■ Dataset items
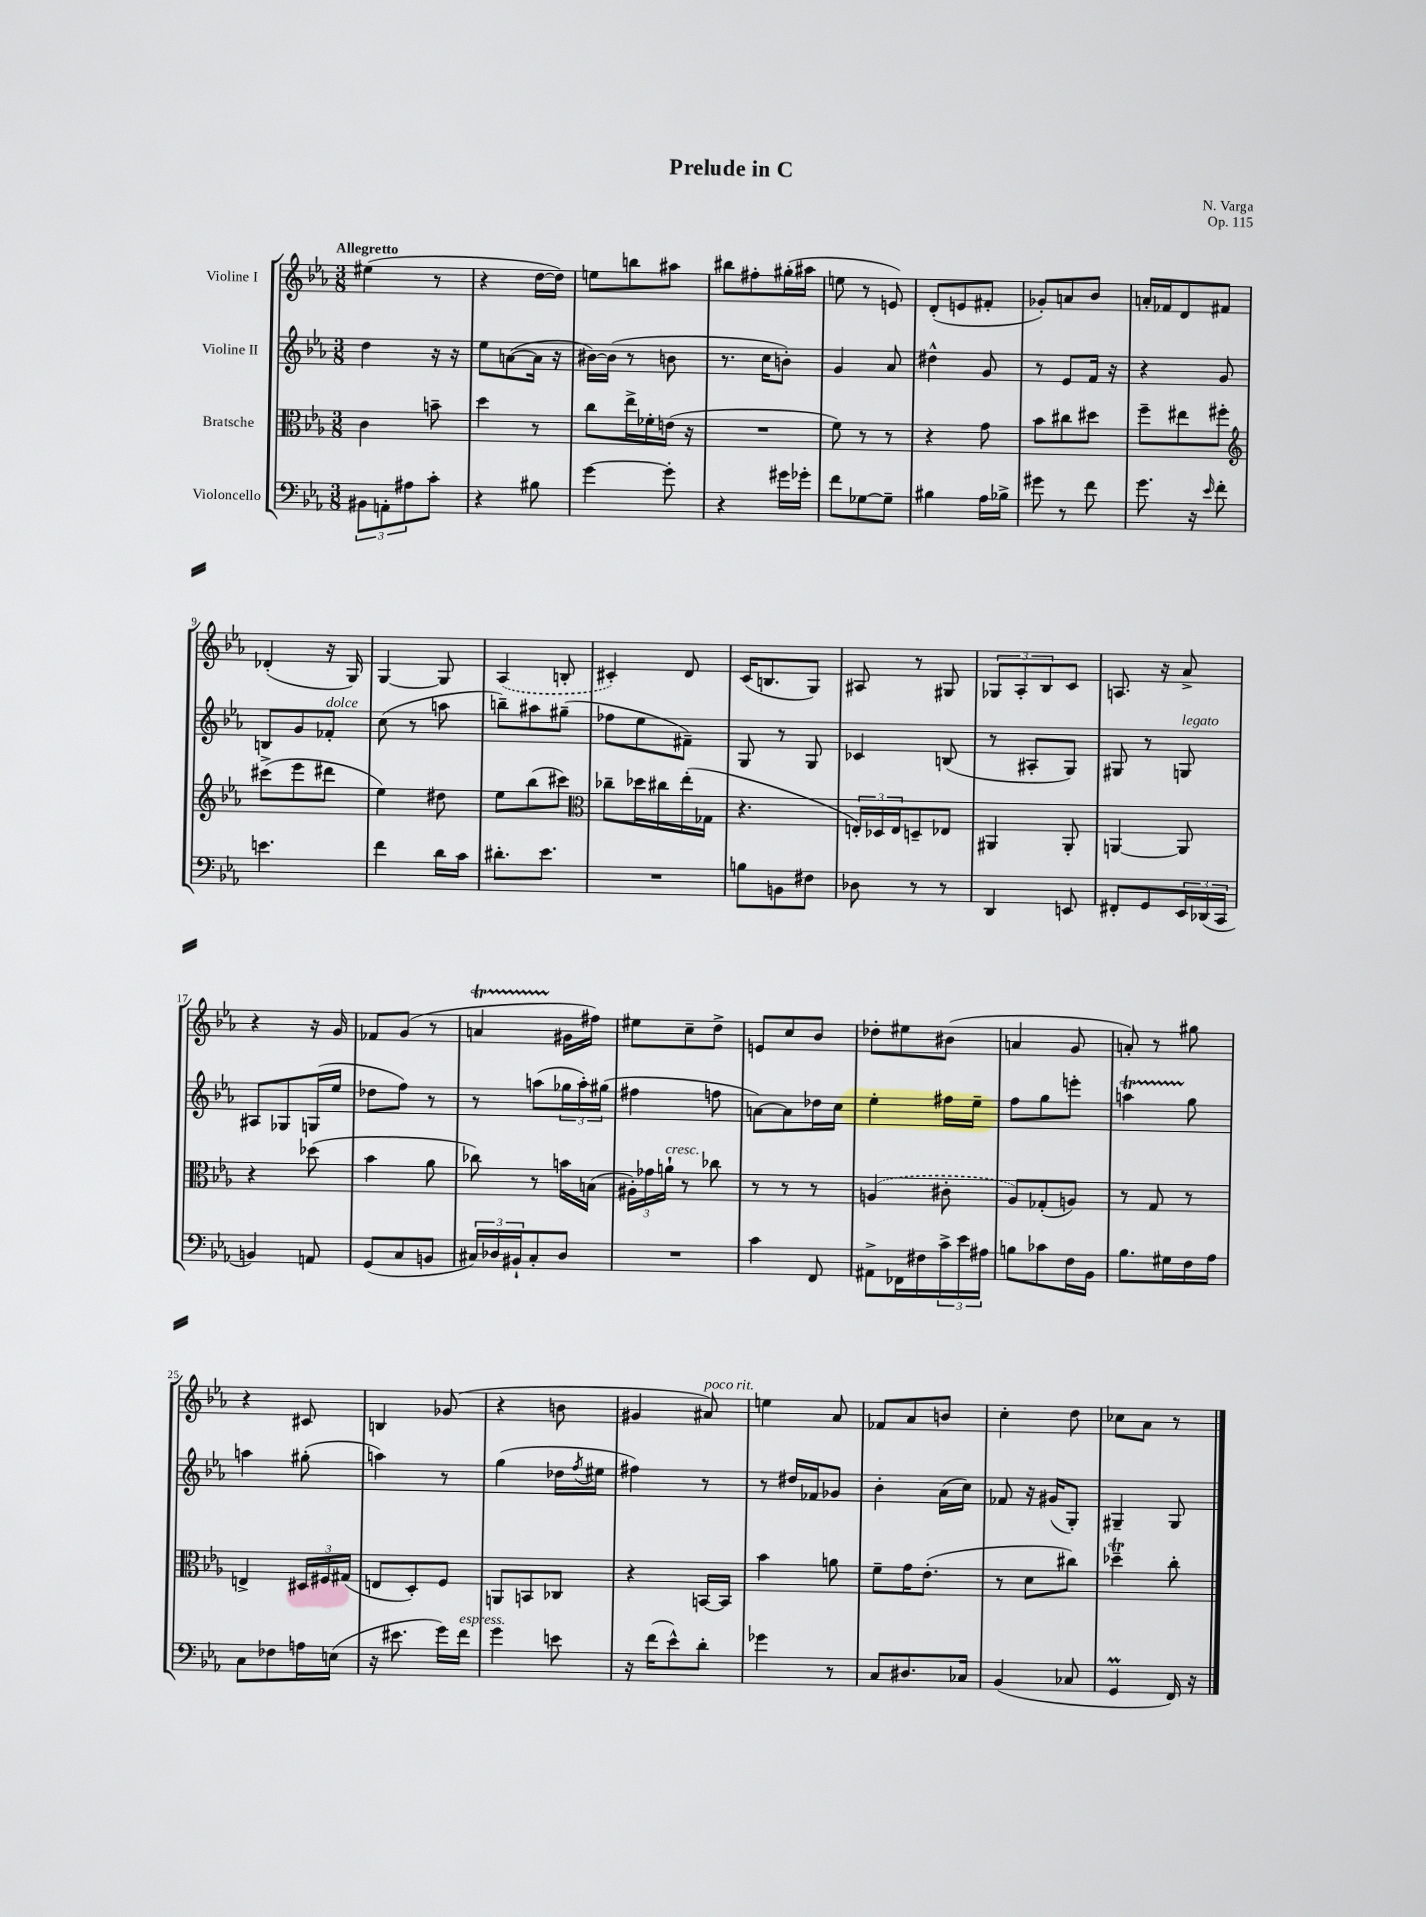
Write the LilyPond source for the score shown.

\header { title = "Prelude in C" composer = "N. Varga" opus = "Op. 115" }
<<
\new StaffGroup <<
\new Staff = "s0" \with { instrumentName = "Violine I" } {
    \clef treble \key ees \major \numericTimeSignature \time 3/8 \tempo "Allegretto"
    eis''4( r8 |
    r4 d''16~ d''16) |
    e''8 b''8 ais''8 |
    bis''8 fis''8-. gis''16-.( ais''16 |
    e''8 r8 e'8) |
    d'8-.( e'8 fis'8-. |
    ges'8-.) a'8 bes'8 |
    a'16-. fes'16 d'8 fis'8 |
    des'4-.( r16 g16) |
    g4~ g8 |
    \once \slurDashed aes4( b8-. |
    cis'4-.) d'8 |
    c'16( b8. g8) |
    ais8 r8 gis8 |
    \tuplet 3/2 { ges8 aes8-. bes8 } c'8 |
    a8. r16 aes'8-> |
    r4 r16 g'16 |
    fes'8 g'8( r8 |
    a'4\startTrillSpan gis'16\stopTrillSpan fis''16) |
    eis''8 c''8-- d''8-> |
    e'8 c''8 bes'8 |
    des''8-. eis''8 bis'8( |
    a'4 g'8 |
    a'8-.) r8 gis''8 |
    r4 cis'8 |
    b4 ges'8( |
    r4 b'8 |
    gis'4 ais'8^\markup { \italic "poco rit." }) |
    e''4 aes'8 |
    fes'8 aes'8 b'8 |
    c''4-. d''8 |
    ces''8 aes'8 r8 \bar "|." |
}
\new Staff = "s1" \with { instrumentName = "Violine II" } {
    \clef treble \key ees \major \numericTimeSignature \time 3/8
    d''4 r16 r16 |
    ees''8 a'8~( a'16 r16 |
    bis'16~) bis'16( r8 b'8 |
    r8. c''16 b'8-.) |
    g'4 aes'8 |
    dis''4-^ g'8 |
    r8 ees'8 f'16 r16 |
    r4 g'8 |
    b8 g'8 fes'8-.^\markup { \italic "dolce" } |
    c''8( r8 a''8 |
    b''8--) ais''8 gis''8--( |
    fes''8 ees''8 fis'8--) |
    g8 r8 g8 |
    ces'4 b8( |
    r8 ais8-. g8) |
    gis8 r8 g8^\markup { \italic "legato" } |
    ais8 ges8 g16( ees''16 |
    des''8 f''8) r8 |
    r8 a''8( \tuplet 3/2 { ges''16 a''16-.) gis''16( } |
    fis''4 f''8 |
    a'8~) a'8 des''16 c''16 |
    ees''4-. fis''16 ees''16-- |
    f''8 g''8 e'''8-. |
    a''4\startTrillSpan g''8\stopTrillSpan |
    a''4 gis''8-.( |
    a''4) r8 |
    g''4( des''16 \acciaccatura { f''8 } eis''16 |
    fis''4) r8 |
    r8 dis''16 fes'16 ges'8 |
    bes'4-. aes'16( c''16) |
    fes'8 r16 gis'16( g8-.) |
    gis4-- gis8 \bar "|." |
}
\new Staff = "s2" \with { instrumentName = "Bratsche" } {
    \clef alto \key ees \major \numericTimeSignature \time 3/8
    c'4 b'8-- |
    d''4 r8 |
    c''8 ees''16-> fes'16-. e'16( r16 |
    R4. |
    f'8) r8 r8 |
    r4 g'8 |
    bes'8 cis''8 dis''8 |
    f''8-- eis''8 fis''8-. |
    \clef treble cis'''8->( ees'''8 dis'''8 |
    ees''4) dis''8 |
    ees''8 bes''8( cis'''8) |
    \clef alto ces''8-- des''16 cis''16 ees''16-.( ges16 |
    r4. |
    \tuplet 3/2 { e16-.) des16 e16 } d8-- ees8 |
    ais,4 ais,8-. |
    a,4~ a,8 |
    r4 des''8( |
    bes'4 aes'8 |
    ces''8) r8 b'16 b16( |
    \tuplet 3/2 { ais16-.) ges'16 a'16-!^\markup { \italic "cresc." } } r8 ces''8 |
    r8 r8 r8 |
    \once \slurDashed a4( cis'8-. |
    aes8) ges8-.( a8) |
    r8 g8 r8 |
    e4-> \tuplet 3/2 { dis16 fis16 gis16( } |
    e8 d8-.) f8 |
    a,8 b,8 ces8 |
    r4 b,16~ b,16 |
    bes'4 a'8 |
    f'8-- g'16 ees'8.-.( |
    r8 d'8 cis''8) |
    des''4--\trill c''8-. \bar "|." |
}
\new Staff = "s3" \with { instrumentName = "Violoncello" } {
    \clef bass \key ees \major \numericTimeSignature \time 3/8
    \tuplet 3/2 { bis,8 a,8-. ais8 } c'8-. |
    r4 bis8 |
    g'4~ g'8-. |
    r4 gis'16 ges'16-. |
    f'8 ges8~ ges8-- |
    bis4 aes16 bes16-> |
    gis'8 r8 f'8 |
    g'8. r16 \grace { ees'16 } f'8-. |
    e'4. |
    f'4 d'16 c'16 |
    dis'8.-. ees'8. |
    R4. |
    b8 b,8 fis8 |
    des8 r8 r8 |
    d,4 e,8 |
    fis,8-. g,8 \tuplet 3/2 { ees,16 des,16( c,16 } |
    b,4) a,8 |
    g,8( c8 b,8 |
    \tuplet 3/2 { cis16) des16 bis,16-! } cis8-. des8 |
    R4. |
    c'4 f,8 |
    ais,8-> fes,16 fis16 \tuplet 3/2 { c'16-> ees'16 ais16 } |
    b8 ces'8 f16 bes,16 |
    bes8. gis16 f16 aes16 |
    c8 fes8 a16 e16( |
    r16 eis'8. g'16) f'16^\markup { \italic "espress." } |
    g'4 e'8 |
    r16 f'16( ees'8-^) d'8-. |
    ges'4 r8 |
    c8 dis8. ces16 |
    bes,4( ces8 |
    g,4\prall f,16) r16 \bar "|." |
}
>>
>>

■ Do this
Identify every line in the rows above that contains the string "stopTrillSpan", and copy each of those lines in full. Case counts.

■ Reply
    a'4\startTrillSpan gis'16\stopTrillSpan fis''16) |
    a''4\startTrillSpan g''8\stopTrillSpan |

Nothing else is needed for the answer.